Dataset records
====================

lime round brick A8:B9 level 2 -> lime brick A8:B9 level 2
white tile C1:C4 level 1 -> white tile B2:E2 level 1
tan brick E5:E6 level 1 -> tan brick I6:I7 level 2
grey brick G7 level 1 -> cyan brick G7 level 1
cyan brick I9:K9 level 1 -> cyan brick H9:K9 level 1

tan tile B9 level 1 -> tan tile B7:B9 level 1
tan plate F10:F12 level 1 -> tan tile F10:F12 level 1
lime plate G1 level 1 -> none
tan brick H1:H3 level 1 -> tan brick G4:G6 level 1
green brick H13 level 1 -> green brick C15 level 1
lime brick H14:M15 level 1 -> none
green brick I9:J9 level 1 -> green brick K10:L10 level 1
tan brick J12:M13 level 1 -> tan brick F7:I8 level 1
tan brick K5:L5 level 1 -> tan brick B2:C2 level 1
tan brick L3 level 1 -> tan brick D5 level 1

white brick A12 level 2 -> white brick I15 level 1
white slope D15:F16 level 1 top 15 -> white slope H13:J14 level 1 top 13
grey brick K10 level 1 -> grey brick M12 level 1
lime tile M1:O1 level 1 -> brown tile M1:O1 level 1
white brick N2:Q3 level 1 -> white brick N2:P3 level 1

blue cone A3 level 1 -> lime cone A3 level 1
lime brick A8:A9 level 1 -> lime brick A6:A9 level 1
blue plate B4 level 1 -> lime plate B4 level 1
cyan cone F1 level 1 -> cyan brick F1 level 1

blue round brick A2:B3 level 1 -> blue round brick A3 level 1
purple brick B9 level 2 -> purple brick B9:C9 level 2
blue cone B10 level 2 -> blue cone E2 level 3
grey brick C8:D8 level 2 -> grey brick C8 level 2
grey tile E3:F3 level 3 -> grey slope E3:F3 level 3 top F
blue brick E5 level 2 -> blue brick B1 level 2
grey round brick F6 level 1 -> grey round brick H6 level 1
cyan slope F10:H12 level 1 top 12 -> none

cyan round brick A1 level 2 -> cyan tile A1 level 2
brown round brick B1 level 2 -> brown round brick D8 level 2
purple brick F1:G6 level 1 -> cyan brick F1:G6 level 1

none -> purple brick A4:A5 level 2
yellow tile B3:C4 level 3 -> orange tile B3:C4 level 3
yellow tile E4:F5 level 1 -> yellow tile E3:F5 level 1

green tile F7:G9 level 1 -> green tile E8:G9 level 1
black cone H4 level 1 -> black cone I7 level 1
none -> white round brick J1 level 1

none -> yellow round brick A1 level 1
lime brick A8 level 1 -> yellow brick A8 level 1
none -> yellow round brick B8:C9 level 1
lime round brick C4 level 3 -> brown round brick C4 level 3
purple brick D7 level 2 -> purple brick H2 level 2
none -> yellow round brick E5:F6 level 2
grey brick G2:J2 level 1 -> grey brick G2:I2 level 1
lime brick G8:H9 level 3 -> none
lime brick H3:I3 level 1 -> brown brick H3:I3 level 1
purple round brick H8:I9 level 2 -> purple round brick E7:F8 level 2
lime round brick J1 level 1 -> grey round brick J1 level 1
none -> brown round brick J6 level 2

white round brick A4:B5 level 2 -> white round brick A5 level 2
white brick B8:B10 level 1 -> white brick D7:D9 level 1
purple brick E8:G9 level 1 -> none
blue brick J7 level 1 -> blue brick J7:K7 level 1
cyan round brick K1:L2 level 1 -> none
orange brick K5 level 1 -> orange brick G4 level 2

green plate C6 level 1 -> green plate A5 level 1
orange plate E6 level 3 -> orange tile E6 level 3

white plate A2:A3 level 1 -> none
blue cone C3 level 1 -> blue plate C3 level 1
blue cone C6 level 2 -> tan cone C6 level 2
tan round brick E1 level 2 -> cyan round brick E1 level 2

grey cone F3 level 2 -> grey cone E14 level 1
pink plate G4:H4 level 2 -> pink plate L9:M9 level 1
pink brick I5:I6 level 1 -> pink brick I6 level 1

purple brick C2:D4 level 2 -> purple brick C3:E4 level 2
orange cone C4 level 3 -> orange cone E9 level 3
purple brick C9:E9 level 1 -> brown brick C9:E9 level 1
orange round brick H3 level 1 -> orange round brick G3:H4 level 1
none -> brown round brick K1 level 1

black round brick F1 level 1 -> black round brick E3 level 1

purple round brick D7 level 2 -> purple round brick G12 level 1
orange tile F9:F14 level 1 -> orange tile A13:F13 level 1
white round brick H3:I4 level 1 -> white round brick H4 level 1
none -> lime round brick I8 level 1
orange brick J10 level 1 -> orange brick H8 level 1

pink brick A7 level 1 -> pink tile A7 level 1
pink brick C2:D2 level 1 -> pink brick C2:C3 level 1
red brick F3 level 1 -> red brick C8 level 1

====================

> [THE TASK] Among the entries above, locate the lines containing "black cone H4" and "orange round brick H3", and transcribe exactly those two lines and all lines between.

> [ANSWER FOR THIS EXERCISE]
black cone H4 level 1 -> black cone I7 level 1
none -> white round brick J1 level 1

none -> yellow round brick A1 level 1
lime brick A8 level 1 -> yellow brick A8 level 1
none -> yellow round brick B8:C9 level 1
lime round brick C4 level 3 -> brown round brick C4 level 3
purple brick D7 level 2 -> purple brick H2 level 2
none -> yellow round brick E5:F6 level 2
grey brick G2:J2 level 1 -> grey brick G2:I2 level 1
lime brick G8:H9 level 3 -> none
lime brick H3:I3 level 1 -> brown brick H3:I3 level 1
purple round brick H8:I9 level 2 -> purple round brick E7:F8 level 2
lime round brick J1 level 1 -> grey round brick J1 level 1
none -> brown round brick J6 level 2

white round brick A4:B5 level 2 -> white round brick A5 level 2
white brick B8:B10 level 1 -> white brick D7:D9 level 1
purple brick E8:G9 level 1 -> none
blue brick J7 level 1 -> blue brick J7:K7 level 1
cyan round brick K1:L2 level 1 -> none
orange brick K5 level 1 -> orange brick G4 level 2

green plate C6 level 1 -> green plate A5 level 1
orange plate E6 level 3 -> orange tile E6 level 3

white plate A2:A3 level 1 -> none
blue cone C3 level 1 -> blue plate C3 level 1
blue cone C6 level 2 -> tan cone C6 level 2
tan round brick E1 level 2 -> cyan round brick E1 level 2

grey cone F3 level 2 -> grey cone E14 level 1
pink plate G4:H4 level 2 -> pink plate L9:M9 level 1
pink brick I5:I6 level 1 -> pink brick I6 level 1

purple brick C2:D4 level 2 -> purple brick C3:E4 level 2
orange cone C4 level 3 -> orange cone E9 level 3
purple brick C9:E9 level 1 -> brown brick C9:E9 level 1
orange round brick H3 level 1 -> orange round brick G3:H4 level 1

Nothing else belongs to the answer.